Find the lines below that include the word "VRAW" and report how many there are, with no other text.

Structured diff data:
--- START ---

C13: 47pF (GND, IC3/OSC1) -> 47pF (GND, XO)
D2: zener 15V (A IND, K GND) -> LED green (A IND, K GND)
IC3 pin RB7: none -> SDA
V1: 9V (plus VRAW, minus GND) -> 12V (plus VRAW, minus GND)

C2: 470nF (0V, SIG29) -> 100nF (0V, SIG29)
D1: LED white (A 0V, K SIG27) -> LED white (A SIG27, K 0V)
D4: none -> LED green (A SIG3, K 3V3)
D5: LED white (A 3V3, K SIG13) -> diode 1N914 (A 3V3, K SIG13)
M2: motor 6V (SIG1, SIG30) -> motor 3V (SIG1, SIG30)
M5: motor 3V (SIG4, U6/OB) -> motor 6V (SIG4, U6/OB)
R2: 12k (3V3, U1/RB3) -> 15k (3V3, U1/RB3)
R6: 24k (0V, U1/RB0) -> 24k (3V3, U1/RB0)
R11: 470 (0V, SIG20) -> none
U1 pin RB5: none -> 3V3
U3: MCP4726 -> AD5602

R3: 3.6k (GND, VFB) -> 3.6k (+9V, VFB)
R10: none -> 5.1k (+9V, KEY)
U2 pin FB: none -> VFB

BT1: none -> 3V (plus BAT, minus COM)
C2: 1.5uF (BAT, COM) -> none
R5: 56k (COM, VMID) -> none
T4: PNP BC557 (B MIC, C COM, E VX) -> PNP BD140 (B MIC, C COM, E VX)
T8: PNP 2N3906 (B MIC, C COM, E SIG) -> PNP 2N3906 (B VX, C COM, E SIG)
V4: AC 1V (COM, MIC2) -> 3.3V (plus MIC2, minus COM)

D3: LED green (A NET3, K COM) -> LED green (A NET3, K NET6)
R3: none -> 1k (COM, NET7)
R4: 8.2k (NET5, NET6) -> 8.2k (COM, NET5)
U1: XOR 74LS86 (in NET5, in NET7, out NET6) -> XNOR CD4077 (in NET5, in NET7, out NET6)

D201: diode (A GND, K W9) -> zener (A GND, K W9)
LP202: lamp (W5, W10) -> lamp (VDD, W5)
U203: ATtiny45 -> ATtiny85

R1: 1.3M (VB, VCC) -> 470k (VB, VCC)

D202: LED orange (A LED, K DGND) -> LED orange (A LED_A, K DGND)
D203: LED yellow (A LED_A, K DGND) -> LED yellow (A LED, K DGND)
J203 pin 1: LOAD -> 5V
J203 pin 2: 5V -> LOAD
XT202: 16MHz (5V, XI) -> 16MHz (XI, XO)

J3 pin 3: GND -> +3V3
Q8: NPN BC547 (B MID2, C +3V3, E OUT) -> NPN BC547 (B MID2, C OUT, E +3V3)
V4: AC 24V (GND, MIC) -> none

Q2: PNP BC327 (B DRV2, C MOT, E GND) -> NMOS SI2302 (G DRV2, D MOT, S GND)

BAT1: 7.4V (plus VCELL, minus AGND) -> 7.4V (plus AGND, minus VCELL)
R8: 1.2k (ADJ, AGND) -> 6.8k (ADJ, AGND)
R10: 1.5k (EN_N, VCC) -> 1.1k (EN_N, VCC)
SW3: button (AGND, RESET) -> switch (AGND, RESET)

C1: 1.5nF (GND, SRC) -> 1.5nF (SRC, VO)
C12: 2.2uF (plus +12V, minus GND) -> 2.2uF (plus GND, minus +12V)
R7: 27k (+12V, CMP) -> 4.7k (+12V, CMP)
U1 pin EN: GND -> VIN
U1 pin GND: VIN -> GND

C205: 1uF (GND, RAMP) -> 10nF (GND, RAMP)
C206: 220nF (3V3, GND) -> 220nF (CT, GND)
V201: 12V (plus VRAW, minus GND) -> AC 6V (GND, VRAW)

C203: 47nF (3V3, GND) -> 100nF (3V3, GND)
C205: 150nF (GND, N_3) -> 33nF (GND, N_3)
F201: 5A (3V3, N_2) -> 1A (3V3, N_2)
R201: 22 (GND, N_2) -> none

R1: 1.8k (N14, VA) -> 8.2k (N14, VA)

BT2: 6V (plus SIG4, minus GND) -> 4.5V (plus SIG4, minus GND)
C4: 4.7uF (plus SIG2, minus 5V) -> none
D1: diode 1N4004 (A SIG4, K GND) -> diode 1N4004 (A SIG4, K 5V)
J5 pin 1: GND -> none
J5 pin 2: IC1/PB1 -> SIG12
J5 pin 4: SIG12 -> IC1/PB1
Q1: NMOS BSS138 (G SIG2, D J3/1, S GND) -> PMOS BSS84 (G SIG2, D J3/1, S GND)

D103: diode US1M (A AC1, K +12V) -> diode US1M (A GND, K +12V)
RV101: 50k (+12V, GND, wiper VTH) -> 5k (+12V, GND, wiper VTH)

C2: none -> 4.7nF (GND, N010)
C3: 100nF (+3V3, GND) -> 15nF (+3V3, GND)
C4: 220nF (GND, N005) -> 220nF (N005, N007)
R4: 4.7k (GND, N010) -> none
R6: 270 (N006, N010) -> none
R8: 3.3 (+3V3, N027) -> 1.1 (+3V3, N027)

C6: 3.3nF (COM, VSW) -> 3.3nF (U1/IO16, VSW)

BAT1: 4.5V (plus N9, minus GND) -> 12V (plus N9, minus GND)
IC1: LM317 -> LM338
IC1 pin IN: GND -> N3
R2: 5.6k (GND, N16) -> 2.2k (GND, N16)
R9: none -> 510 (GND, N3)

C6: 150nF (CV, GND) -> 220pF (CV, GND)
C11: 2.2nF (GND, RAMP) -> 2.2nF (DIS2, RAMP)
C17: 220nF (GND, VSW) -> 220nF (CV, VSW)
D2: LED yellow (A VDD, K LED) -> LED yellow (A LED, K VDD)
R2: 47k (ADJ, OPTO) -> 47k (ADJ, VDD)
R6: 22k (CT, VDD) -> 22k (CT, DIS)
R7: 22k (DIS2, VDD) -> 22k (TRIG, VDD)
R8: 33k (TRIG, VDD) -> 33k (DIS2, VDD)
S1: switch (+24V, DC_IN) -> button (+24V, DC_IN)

--- END ---

#### [Exercise output]
2